**TO DO:**
Set down each record exactly as written.

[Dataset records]
■ ■ ■
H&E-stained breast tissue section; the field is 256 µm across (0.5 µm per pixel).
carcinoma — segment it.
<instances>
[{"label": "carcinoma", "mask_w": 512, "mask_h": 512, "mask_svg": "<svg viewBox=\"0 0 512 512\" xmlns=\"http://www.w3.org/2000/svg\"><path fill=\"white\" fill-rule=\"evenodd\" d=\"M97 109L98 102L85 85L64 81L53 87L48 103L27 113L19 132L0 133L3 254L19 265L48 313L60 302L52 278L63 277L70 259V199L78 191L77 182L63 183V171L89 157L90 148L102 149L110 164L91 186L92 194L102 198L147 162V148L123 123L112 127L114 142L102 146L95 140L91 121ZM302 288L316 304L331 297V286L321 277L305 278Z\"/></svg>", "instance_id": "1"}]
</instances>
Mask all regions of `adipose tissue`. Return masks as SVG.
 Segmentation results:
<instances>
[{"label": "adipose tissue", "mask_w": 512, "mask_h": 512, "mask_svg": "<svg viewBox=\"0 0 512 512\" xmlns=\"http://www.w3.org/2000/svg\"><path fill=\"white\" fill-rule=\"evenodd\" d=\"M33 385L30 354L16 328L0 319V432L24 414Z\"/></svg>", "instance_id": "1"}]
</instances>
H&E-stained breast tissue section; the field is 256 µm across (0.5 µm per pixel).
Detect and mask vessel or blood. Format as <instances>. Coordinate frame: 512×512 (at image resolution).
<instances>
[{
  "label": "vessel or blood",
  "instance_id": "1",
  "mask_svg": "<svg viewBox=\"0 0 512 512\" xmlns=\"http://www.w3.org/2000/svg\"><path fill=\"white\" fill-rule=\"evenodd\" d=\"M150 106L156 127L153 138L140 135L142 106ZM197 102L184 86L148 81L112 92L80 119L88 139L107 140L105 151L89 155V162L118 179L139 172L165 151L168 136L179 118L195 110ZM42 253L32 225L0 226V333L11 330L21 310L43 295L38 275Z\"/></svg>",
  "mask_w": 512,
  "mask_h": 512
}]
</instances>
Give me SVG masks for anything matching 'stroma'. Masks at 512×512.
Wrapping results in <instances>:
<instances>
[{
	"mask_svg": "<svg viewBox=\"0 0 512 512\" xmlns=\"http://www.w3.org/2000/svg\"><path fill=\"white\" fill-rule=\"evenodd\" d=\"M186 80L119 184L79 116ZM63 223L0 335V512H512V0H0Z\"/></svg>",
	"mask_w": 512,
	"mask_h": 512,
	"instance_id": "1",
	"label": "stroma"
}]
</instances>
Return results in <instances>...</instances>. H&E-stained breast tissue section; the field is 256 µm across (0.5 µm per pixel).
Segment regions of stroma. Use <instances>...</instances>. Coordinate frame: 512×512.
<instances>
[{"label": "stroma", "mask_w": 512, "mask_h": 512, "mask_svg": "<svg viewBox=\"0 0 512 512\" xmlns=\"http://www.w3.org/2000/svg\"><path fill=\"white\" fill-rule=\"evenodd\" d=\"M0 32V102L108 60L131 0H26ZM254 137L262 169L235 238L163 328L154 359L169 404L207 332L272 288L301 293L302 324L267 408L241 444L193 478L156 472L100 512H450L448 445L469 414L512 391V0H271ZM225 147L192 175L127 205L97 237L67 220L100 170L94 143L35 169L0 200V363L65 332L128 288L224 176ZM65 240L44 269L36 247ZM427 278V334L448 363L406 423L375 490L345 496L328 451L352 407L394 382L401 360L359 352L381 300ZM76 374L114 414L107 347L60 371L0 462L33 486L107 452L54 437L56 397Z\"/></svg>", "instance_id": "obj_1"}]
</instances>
■ ■ ■
**EXPECTED ANSWER:**
H&E-stained breast tissue section; the field is 256 µm across (0.5 µm per pixel).
carcinoma — segment it.
<instances>
[{"label": "carcinoma", "mask_w": 512, "mask_h": 512, "mask_svg": "<svg viewBox=\"0 0 512 512\" xmlns=\"http://www.w3.org/2000/svg\"><path fill=\"white\" fill-rule=\"evenodd\" d=\"M97 109L98 102L85 85L64 81L53 87L48 103L27 113L19 132L0 133L3 254L19 265L48 313L60 302L52 278L63 277L70 259V199L78 191L77 182L63 183V171L89 157L90 148L102 149L110 164L91 186L92 194L102 198L147 162V148L123 123L112 127L114 142L102 146L95 140L91 121ZM302 288L316 304L331 297V286L321 277L305 278Z\"/></svg>", "instance_id": "1"}]
</instances>
Mask all regions of `adipose tissue`. Return masks as SVG.
 Segmentation results:
<instances>
[{"label": "adipose tissue", "mask_w": 512, "mask_h": 512, "mask_svg": "<svg viewBox=\"0 0 512 512\" xmlns=\"http://www.w3.org/2000/svg\"><path fill=\"white\" fill-rule=\"evenodd\" d=\"M33 385L30 354L16 328L0 319V432L24 414Z\"/></svg>", "instance_id": "1"}]
</instances>
H&E-stained breast tissue section; the field is 256 µm across (0.5 µm per pixel).
Detect and mask vessel or blood. Format as <instances>. Coordinate frame: 512×512 (at image resolution).
<instances>
[{
  "label": "vessel or blood",
  "instance_id": "1",
  "mask_svg": "<svg viewBox=\"0 0 512 512\" xmlns=\"http://www.w3.org/2000/svg\"><path fill=\"white\" fill-rule=\"evenodd\" d=\"M150 106L156 127L153 138L140 135L142 106ZM197 102L184 86L148 81L112 92L80 119L88 139L107 140L105 151L89 155V162L118 179L139 172L165 151L168 136L179 118L195 110ZM42 253L32 225L0 226V333L11 330L21 310L43 295L38 275Z\"/></svg>",
  "mask_w": 512,
  "mask_h": 512
}]
</instances>
Give me SVG masks for anything matching 'stroma'. Masks at 512×512.
Wrapping results in <instances>:
<instances>
[{
	"mask_svg": "<svg viewBox=\"0 0 512 512\" xmlns=\"http://www.w3.org/2000/svg\"><path fill=\"white\" fill-rule=\"evenodd\" d=\"M186 80L119 184L79 116ZM63 223L0 335V512H512V0H0Z\"/></svg>",
	"mask_w": 512,
	"mask_h": 512,
	"instance_id": "1",
	"label": "stroma"
}]
</instances>
Return results in <instances>...</instances>. H&E-stained breast tissue section; the field is 256 µm across (0.5 µm per pixel).
Segment regions of stroma. Use <instances>...</instances>. Coordinate frame: 512×512.
<instances>
[{"label": "stroma", "mask_w": 512, "mask_h": 512, "mask_svg": "<svg viewBox=\"0 0 512 512\" xmlns=\"http://www.w3.org/2000/svg\"><path fill=\"white\" fill-rule=\"evenodd\" d=\"M0 32V102L108 60L131 0H26ZM254 137L262 169L235 238L163 328L154 359L169 404L207 332L272 288L301 293L302 324L267 408L241 444L193 478L156 472L100 512H450L448 445L469 414L512 391V0H271ZM225 147L192 175L127 205L97 237L67 220L100 170L94 143L35 169L0 200V363L65 332L128 288L224 176ZM65 240L44 269L36 247ZM427 278V334L448 363L406 423L375 490L345 496L328 451L352 407L394 382L401 360L359 352L381 300ZM76 374L114 414L107 347L60 371L0 462L33 486L107 452L54 437L56 397Z\"/></svg>", "instance_id": "obj_1"}]
</instances>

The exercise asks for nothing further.